Look below for the line containing "brown spinning top: [83,177,125,217]"; from there through the line containing "grey marker: [199,120,279,146]", both lines included, please set down each line exactly and nothing else.

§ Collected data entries
....
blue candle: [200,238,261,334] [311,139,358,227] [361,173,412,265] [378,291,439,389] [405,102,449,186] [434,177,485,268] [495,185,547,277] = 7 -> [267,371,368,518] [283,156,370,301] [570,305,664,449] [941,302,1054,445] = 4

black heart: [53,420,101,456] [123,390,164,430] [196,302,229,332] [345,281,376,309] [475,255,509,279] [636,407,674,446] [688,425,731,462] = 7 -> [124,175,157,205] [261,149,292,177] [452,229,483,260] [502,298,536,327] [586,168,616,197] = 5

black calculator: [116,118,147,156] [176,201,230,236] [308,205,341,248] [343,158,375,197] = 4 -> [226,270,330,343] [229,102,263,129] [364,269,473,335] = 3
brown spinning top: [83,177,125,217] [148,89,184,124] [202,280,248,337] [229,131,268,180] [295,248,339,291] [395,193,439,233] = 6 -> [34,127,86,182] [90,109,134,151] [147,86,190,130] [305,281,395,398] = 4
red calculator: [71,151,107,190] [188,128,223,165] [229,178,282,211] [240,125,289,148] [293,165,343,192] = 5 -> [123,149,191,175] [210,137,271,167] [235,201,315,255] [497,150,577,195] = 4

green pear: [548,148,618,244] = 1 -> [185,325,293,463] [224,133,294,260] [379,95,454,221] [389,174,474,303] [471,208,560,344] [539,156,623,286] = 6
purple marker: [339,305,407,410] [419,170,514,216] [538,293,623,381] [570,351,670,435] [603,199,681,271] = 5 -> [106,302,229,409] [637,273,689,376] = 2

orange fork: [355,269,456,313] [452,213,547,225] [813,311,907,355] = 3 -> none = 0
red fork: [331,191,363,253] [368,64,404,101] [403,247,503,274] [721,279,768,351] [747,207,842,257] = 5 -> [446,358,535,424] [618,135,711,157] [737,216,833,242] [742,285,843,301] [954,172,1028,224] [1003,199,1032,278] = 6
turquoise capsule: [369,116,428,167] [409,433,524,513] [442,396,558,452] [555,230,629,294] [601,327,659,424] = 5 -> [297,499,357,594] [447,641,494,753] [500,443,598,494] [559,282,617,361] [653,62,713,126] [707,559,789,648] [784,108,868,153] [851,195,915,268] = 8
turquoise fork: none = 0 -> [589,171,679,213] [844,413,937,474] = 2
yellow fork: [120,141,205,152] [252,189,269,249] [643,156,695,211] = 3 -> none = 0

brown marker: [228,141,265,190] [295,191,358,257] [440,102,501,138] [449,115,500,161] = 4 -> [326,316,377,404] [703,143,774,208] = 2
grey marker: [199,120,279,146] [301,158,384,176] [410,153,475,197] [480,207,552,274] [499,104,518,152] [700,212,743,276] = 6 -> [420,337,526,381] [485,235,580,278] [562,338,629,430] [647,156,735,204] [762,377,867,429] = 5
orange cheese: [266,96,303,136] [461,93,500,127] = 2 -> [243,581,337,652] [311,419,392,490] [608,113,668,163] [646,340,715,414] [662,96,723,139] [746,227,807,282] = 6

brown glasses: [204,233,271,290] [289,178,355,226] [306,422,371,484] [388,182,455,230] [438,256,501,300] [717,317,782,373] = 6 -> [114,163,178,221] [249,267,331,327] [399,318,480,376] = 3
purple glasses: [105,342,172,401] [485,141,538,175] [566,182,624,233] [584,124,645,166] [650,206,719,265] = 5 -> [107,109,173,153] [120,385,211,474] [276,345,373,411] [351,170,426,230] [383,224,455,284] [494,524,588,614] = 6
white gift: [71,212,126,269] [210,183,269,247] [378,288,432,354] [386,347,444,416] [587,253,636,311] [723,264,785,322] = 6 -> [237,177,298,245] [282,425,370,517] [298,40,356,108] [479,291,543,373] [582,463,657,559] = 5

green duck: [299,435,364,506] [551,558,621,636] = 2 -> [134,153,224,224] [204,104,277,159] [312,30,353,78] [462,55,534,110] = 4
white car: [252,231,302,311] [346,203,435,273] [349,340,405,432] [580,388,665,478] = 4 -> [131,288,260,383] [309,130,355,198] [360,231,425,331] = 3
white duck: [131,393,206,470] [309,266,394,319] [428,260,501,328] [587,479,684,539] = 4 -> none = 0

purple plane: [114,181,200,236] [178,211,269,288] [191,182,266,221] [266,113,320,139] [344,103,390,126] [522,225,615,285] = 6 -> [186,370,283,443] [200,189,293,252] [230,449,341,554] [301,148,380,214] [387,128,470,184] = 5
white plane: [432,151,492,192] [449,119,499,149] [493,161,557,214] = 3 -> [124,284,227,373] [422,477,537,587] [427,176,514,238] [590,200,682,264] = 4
....
§ SOLUTION
brown spinning top: [83,177,125,217] [148,89,184,124] [202,280,248,337] [229,131,268,180] [295,248,339,291] [395,193,439,233] = 6 -> [34,127,86,182] [90,109,134,151] [147,86,190,130] [305,281,395,398] = 4
red calculator: [71,151,107,190] [188,128,223,165] [229,178,282,211] [240,125,289,148] [293,165,343,192] = 5 -> [123,149,191,175] [210,137,271,167] [235,201,315,255] [497,150,577,195] = 4

green pear: [548,148,618,244] = 1 -> [185,325,293,463] [224,133,294,260] [379,95,454,221] [389,174,474,303] [471,208,560,344] [539,156,623,286] = 6
purple marker: [339,305,407,410] [419,170,514,216] [538,293,623,381] [570,351,670,435] [603,199,681,271] = 5 -> [106,302,229,409] [637,273,689,376] = 2

orange fork: [355,269,456,313] [452,213,547,225] [813,311,907,355] = 3 -> none = 0
red fork: [331,191,363,253] [368,64,404,101] [403,247,503,274] [721,279,768,351] [747,207,842,257] = 5 -> [446,358,535,424] [618,135,711,157] [737,216,833,242] [742,285,843,301] [954,172,1028,224] [1003,199,1032,278] = 6
turquoise capsule: [369,116,428,167] [409,433,524,513] [442,396,558,452] [555,230,629,294] [601,327,659,424] = 5 -> [297,499,357,594] [447,641,494,753] [500,443,598,494] [559,282,617,361] [653,62,713,126] [707,559,789,648] [784,108,868,153] [851,195,915,268] = 8
turquoise fork: none = 0 -> [589,171,679,213] [844,413,937,474] = 2
yellow fork: [120,141,205,152] [252,189,269,249] [643,156,695,211] = 3 -> none = 0

brown marker: [228,141,265,190] [295,191,358,257] [440,102,501,138] [449,115,500,161] = 4 -> [326,316,377,404] [703,143,774,208] = 2
grey marker: [199,120,279,146] [301,158,384,176] [410,153,475,197] [480,207,552,274] [499,104,518,152] [700,212,743,276] = 6 -> [420,337,526,381] [485,235,580,278] [562,338,629,430] [647,156,735,204] [762,377,867,429] = 5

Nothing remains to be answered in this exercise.